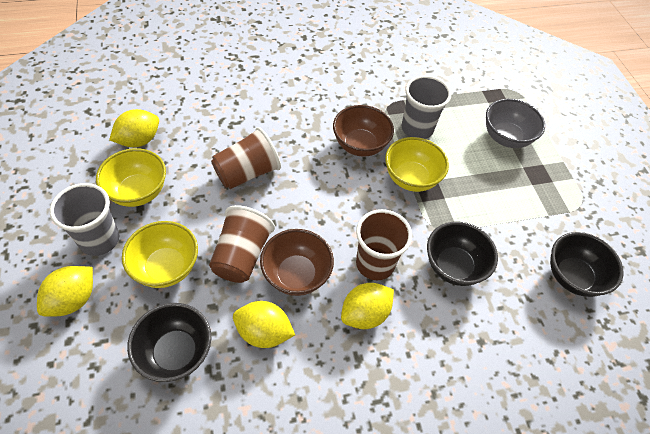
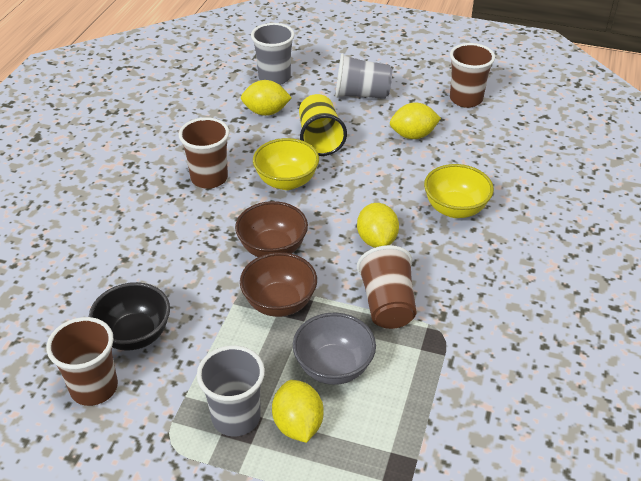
black bowl: 3 -> 1
brown cup: 3 -> 4
grey cup: 2 -> 3
yellow bowl: 3 -> 2
yellow cup: 0 -> 1

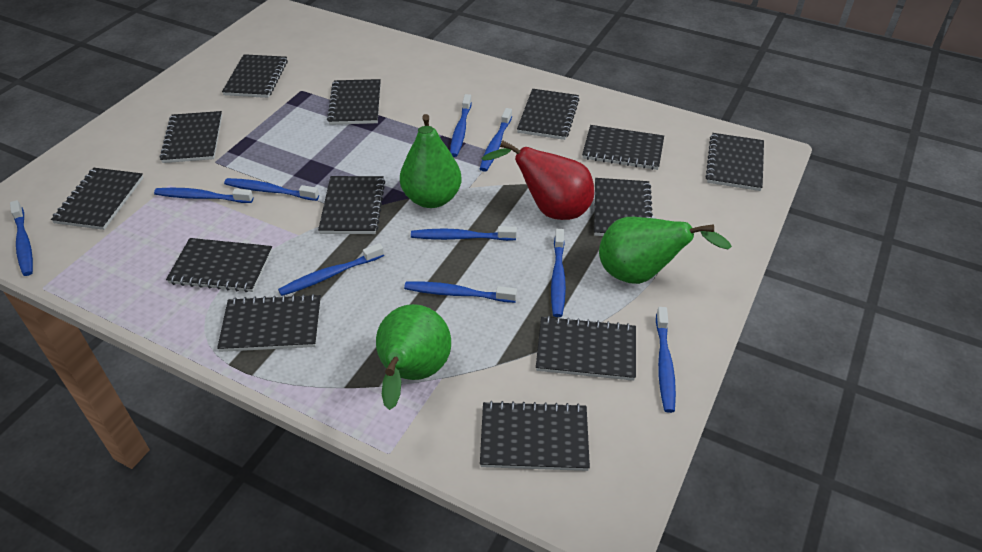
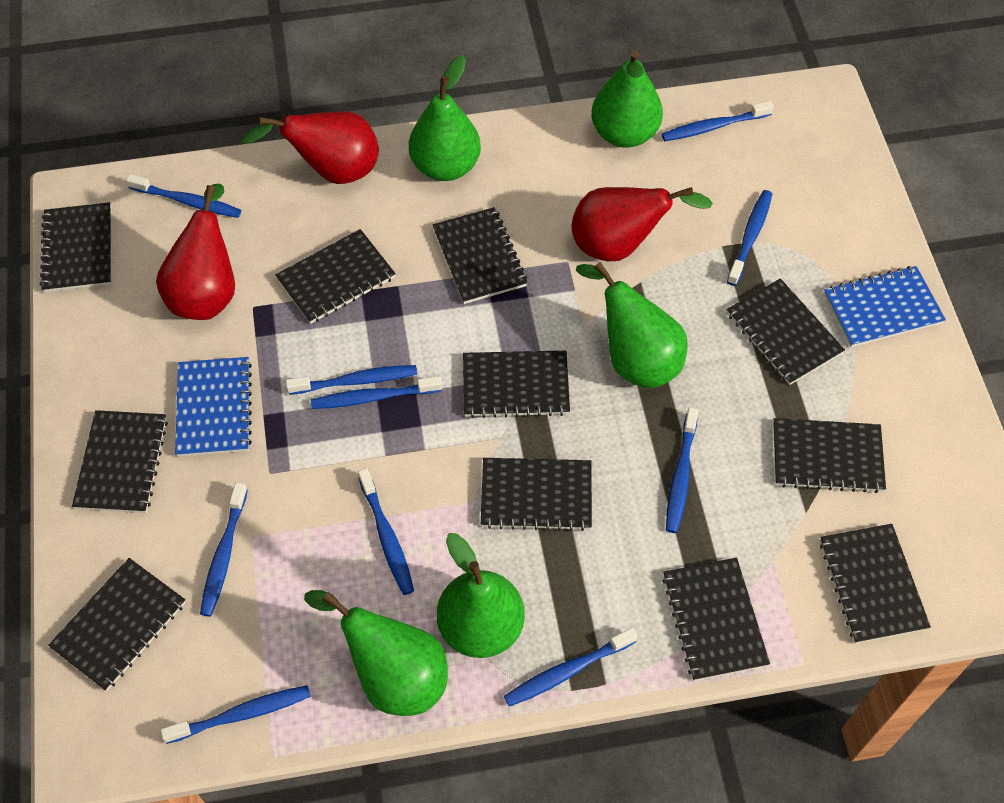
black notebook: 13 -> 11
blue notebook: 0 -> 2
green pear: 3 -> 5
red pear: 1 -> 3

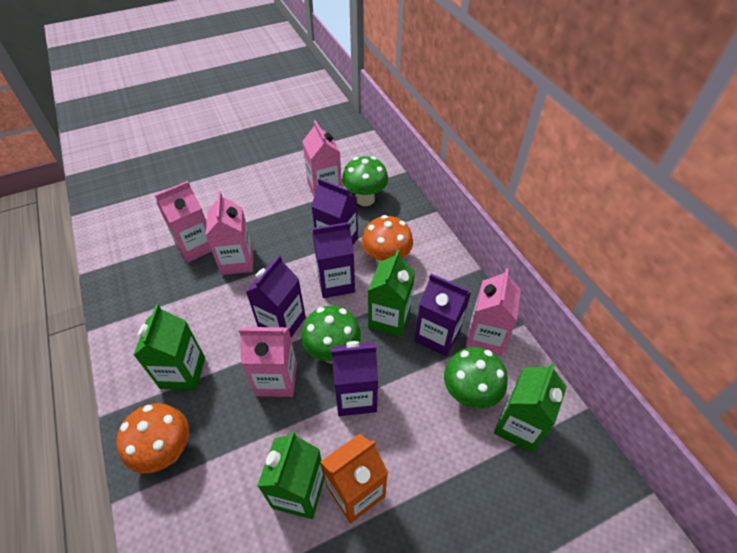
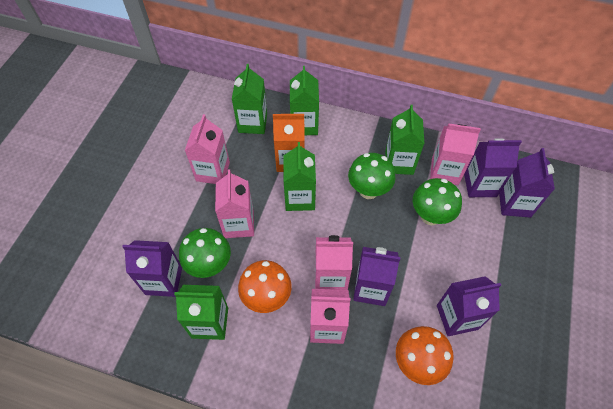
green carton: 4 -> 5

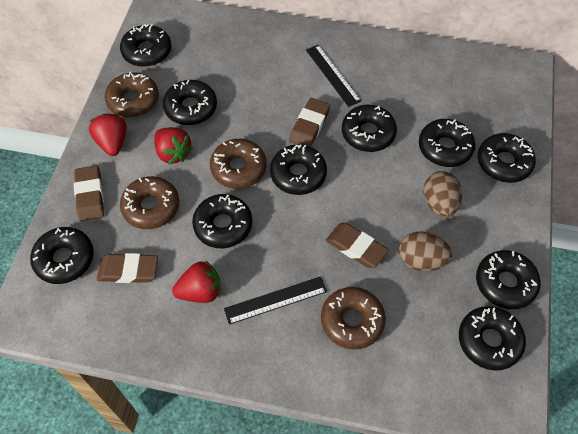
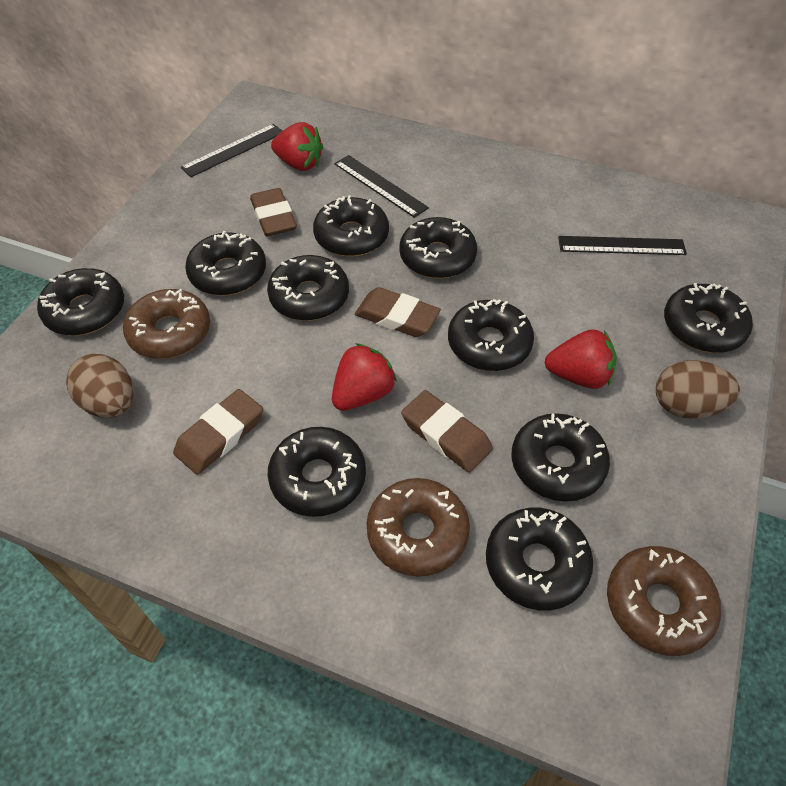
black ruler: 2 -> 3
brown donut: 4 -> 3

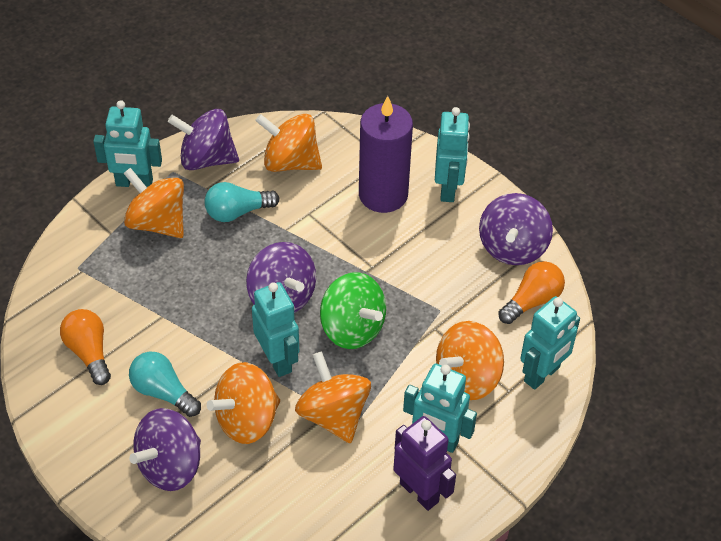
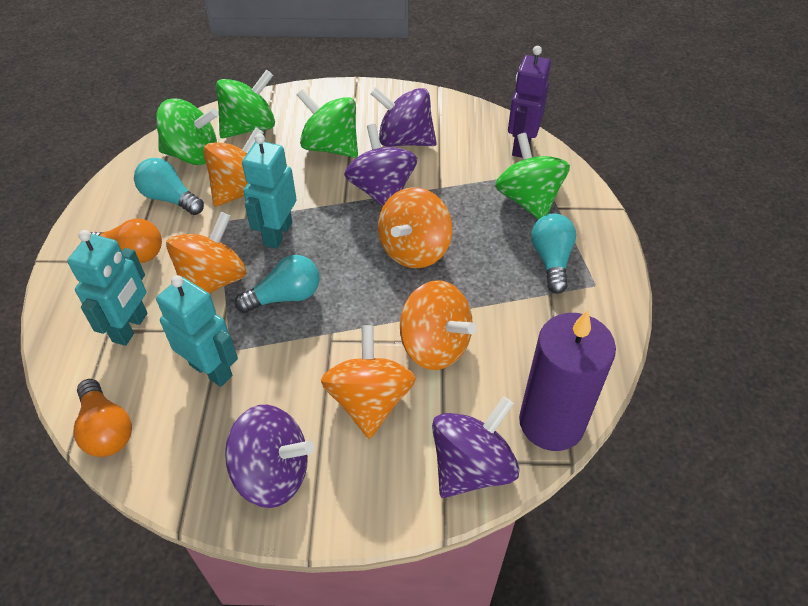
green spinning top: 1 -> 4
turquoise light bulb: 2 -> 3
turquoise robot: 5 -> 3

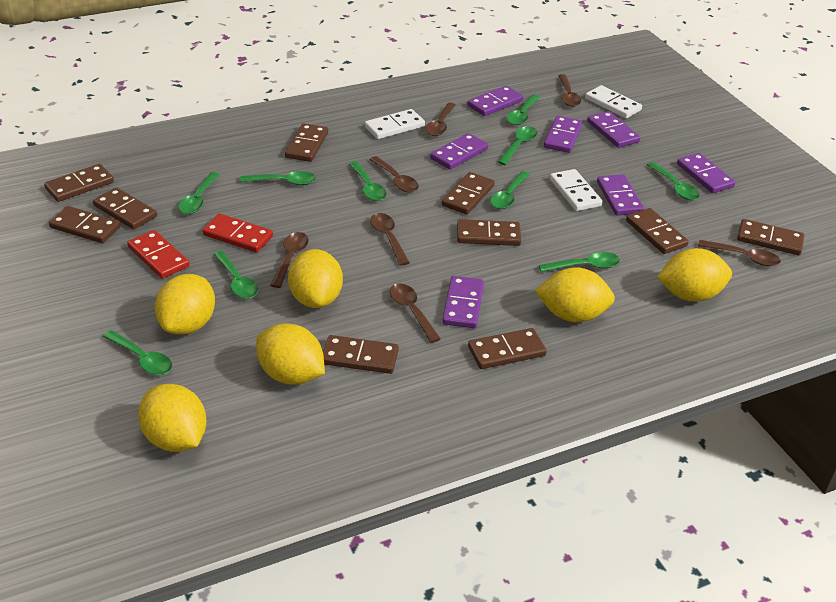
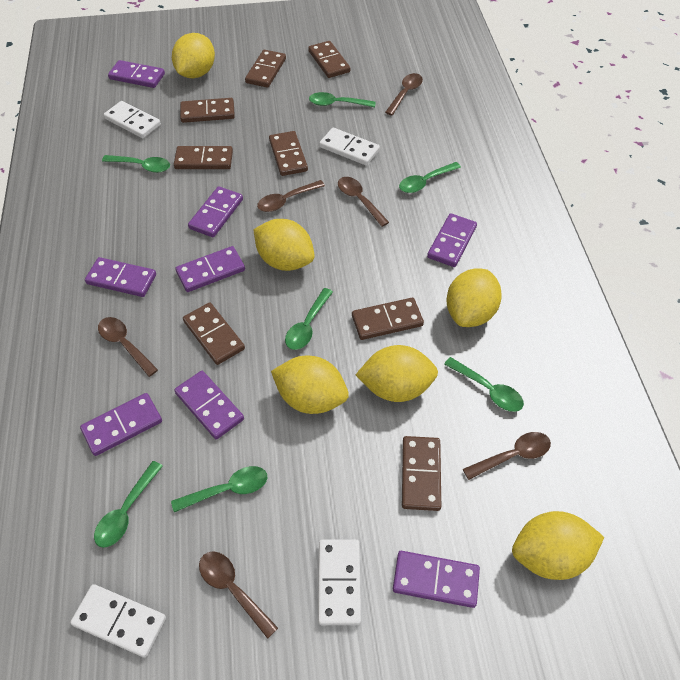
brown domino: 10 -> 8
brown spoon: 7 -> 6
green spoon: 10 -> 7
purple domino: 7 -> 8
red domino: 2 -> 0
white domino: 3 -> 4

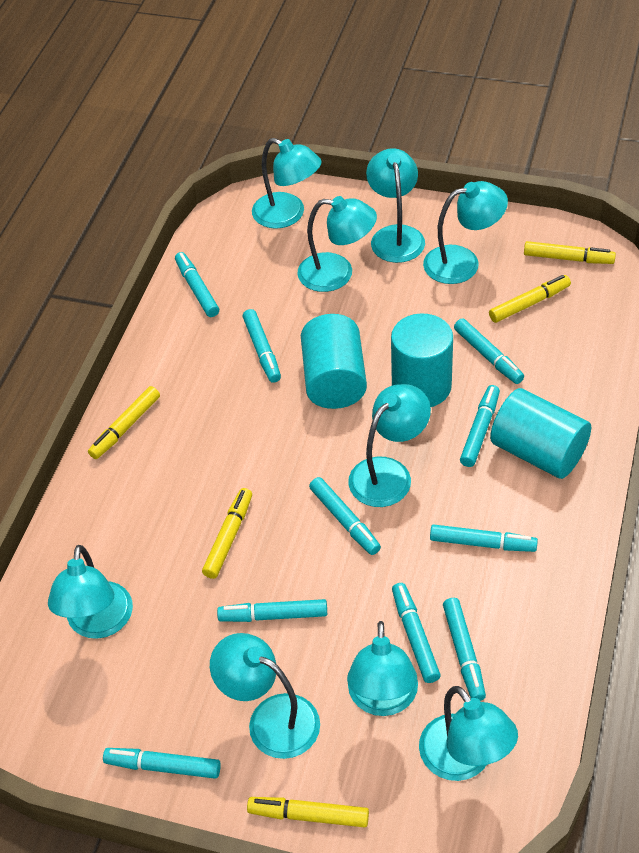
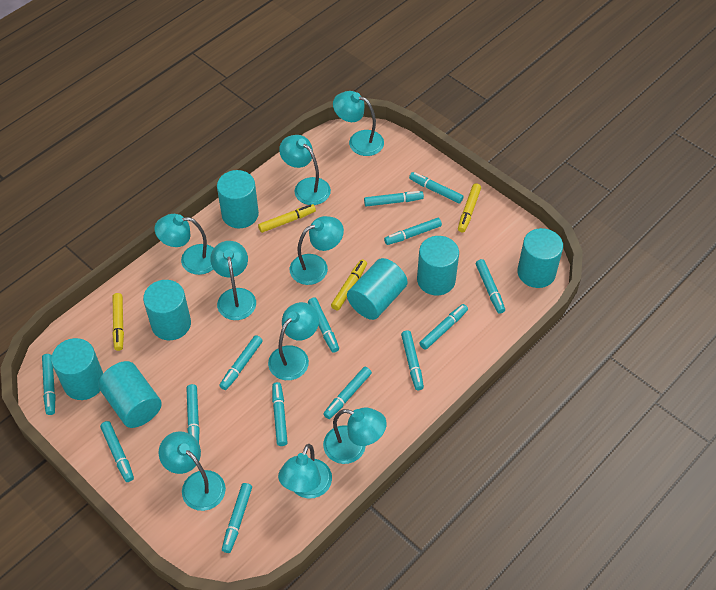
turquoise cylinder: 3 -> 7
turquoise marker: 10 -> 14
yellow marker: 5 -> 4

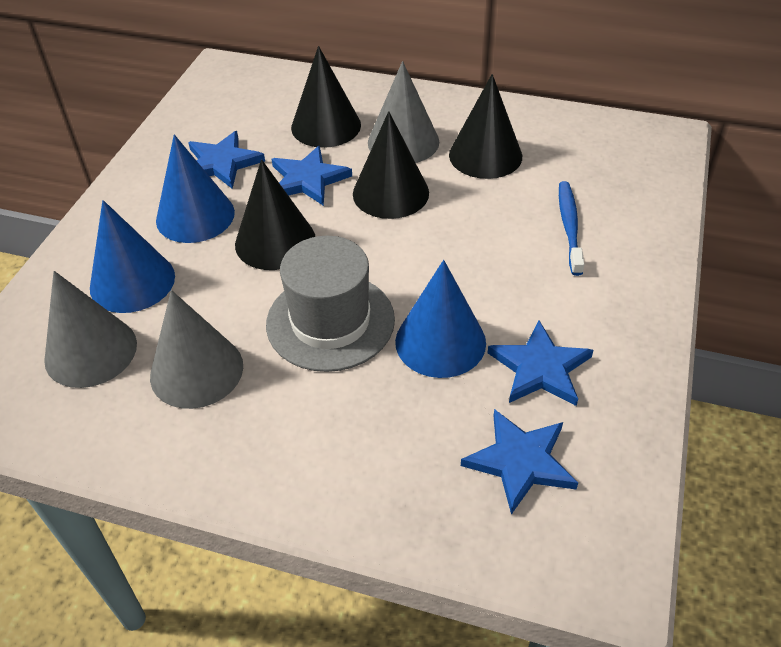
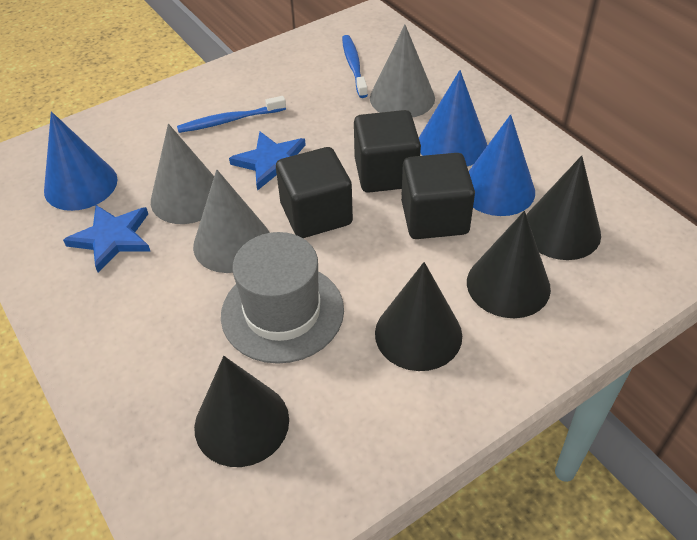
black cube: 0 -> 3
blue star: 4 -> 2
blue toothbrush: 1 -> 2

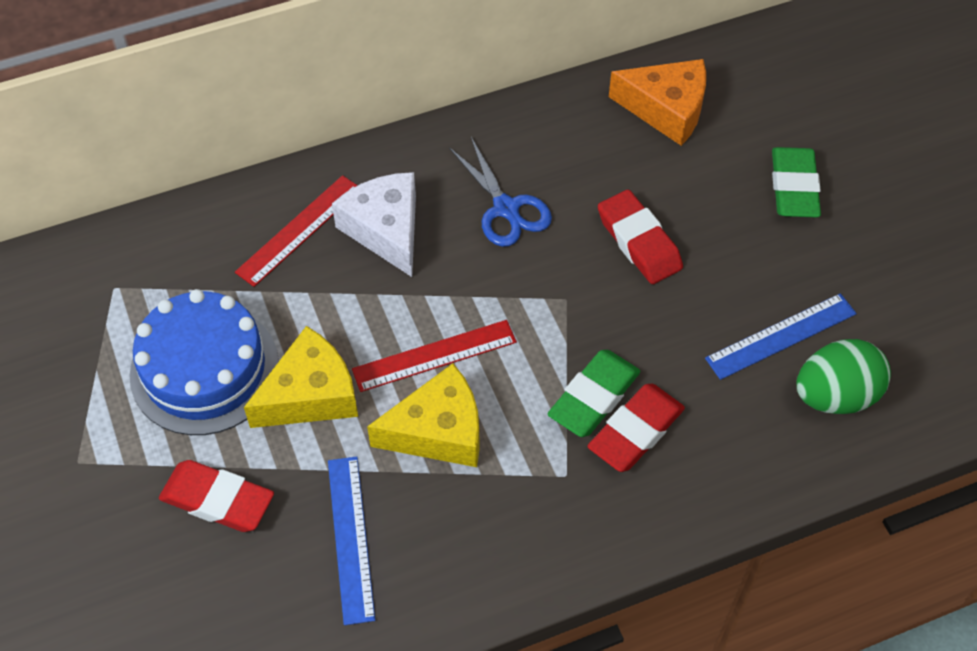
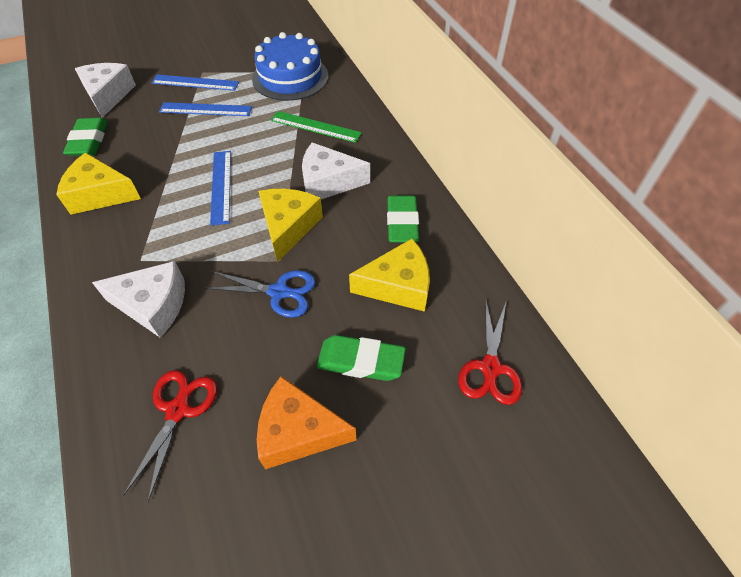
blue ruler: 2 -> 3
green egg: 1 -> 0
green eraser: 2 -> 3
green ruler: 0 -> 1
red eraser: 3 -> 0
red ruler: 2 -> 0
red scissors: 0 -> 2
white cheese: 1 -> 3
yellow cheese: 2 -> 3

▶ Work item
From the line holding "blue notebook: 0 -> 2" to the line holding "turquoise marker: 10 -> 14", both included, retype the entries above exactly and drop the pictures.

▶ Response
blue notebook: 0 -> 2
green pear: 3 -> 5
red pear: 1 -> 3

green carton: 4 -> 5

black ruler: 2 -> 3
brown donut: 4 -> 3

green spinning top: 1 -> 4
turquoise light bulb: 2 -> 3
turquoise robot: 5 -> 3

brown domino: 10 -> 8
brown spoon: 7 -> 6
green spoon: 10 -> 7
purple domino: 7 -> 8
red domino: 2 -> 0
white domino: 3 -> 4

turquoise cylinder: 3 -> 7
turquoise marker: 10 -> 14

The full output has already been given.